Exercise prompt => Below is a listing; repeat exactly the lines from the one containing "D3: LED orange" to the one containing "U1 pin out: N5 -> N12", both included.

Provided data =>

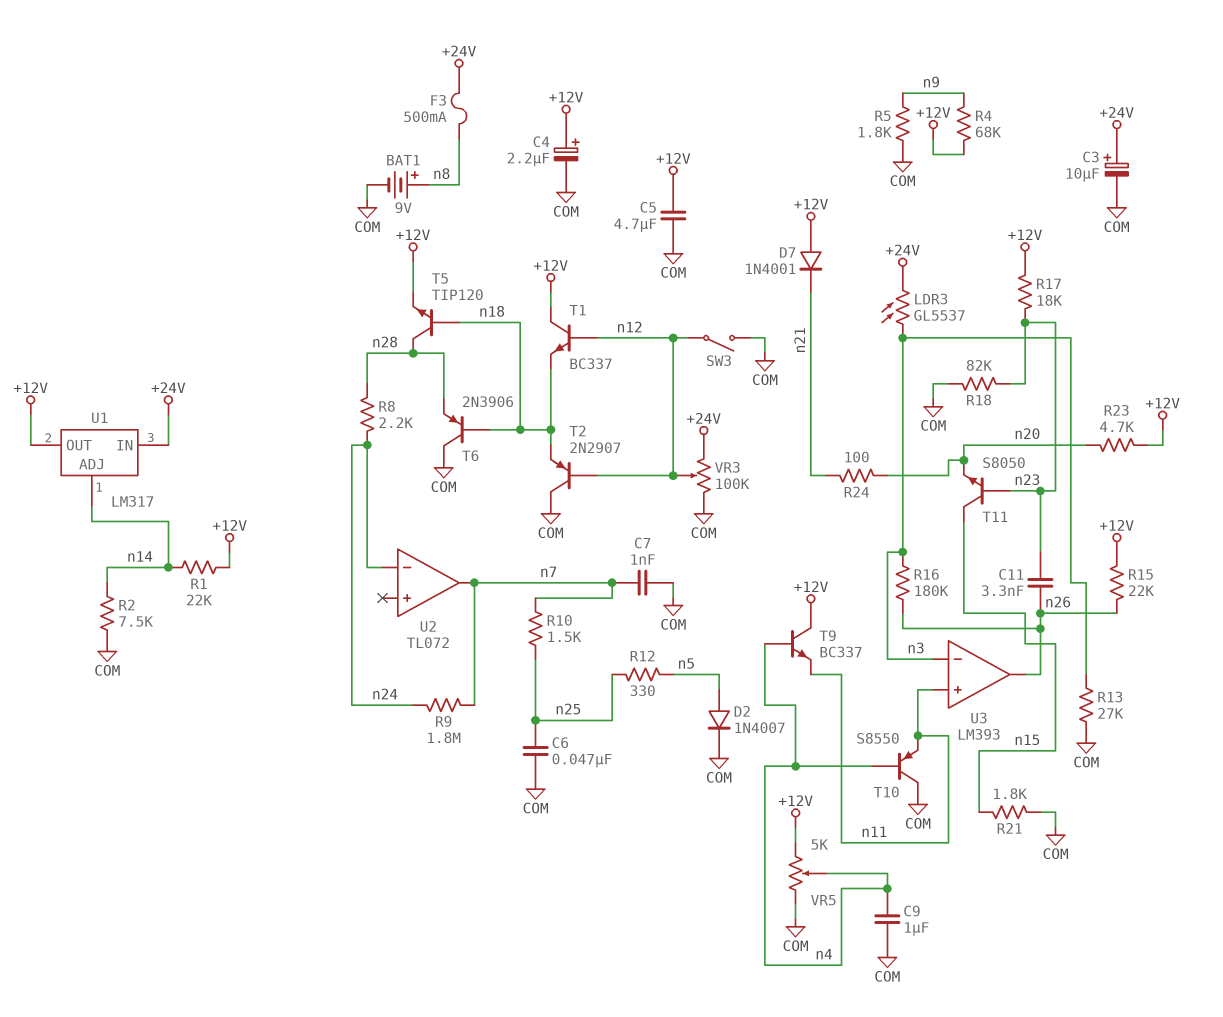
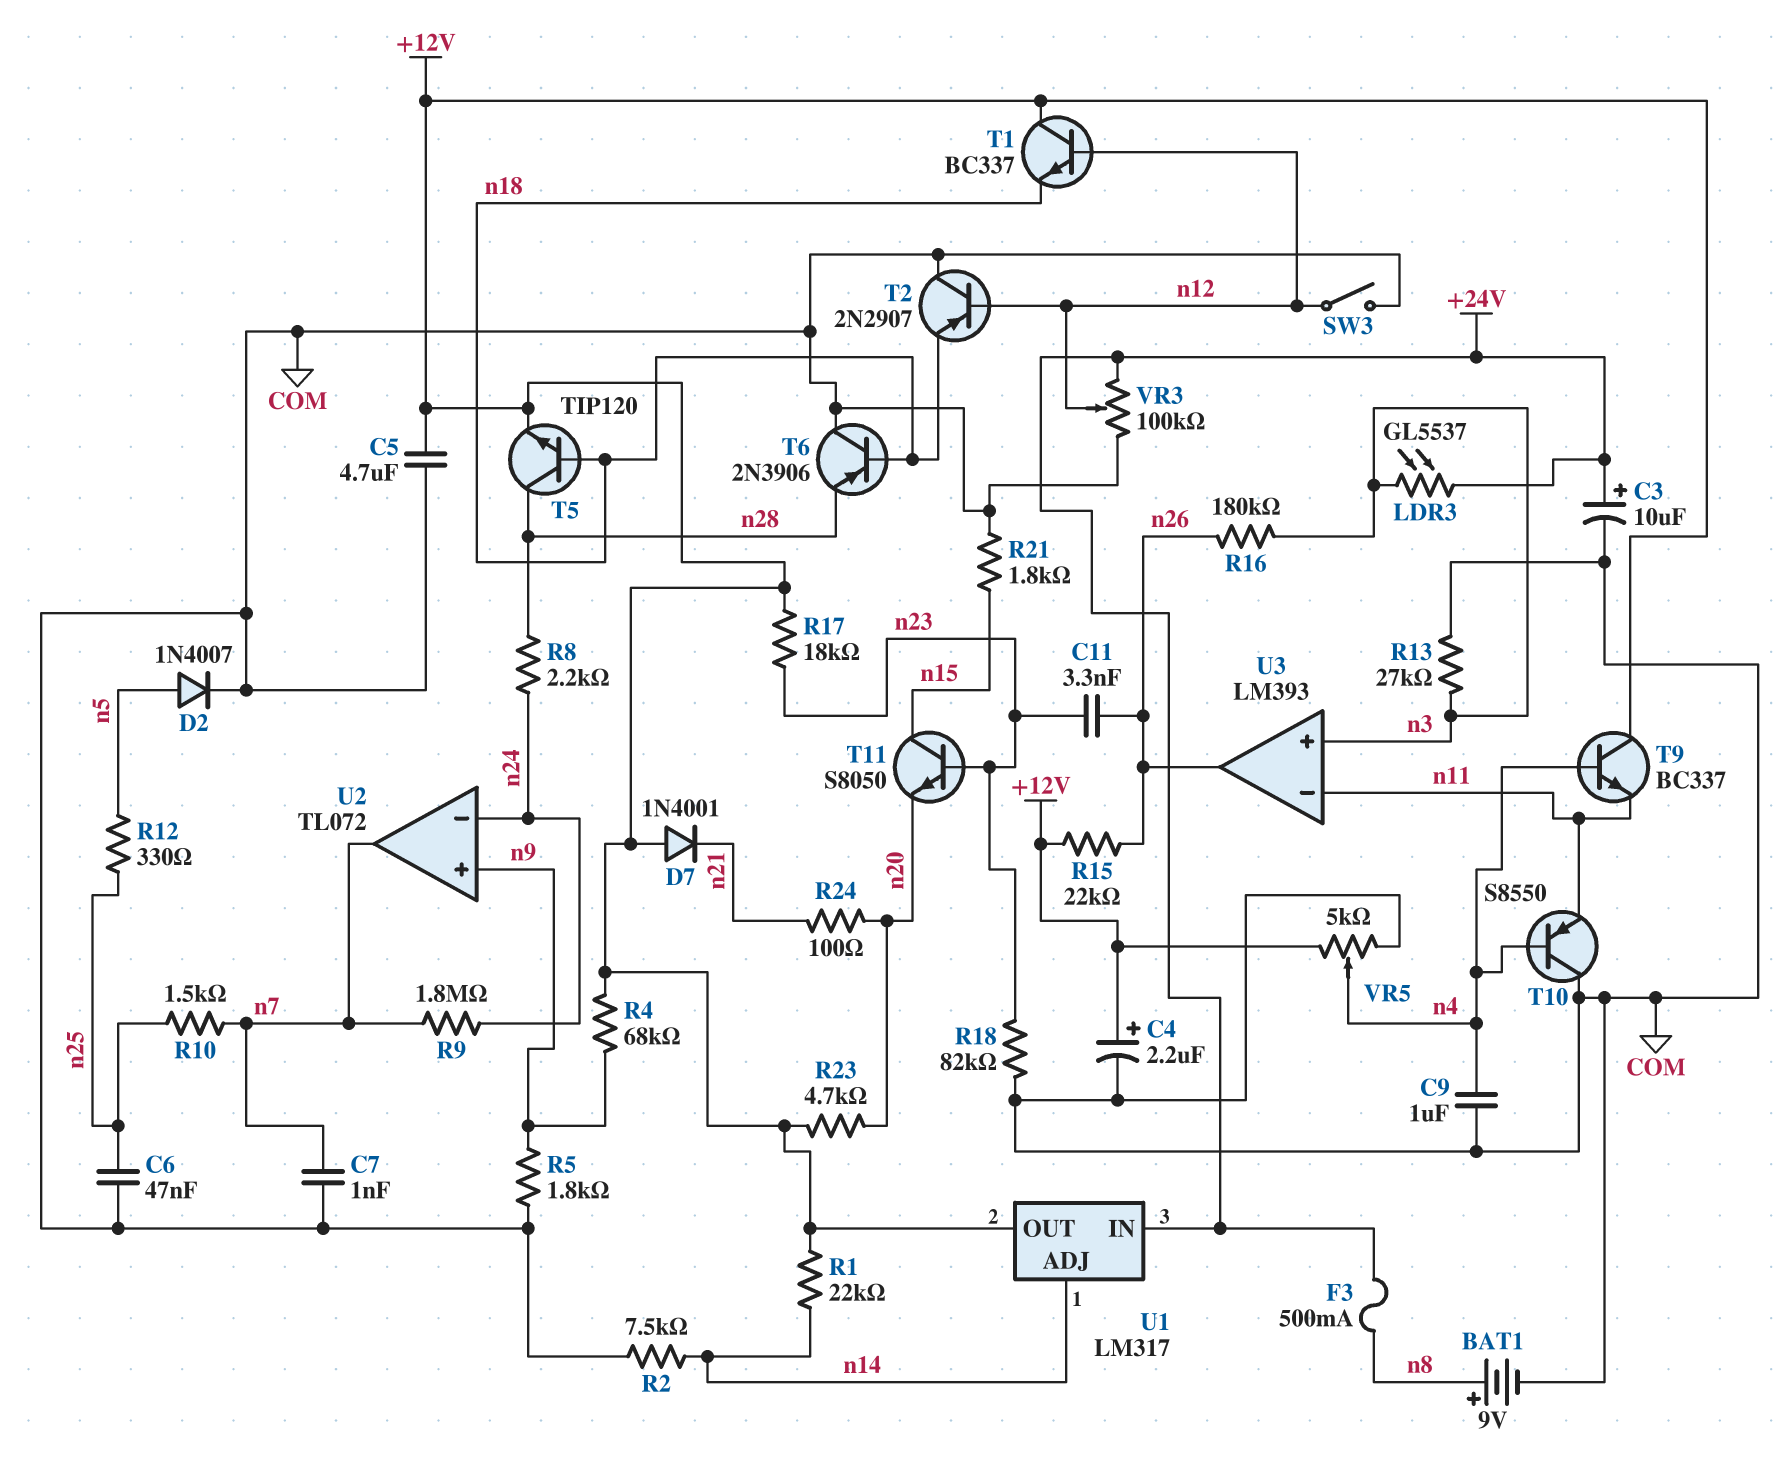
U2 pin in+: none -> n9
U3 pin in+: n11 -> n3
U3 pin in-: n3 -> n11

==

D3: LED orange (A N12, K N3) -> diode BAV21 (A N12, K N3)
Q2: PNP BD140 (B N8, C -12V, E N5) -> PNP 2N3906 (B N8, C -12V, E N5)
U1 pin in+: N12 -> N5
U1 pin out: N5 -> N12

Answer space =>
D3: LED orange (A N12, K N3) -> diode BAV21 (A N12, K N3)
Q2: PNP BD140 (B N8, C -12V, E N5) -> PNP 2N3906 (B N8, C -12V, E N5)
U1 pin in+: N12 -> N5
U1 pin out: N5 -> N12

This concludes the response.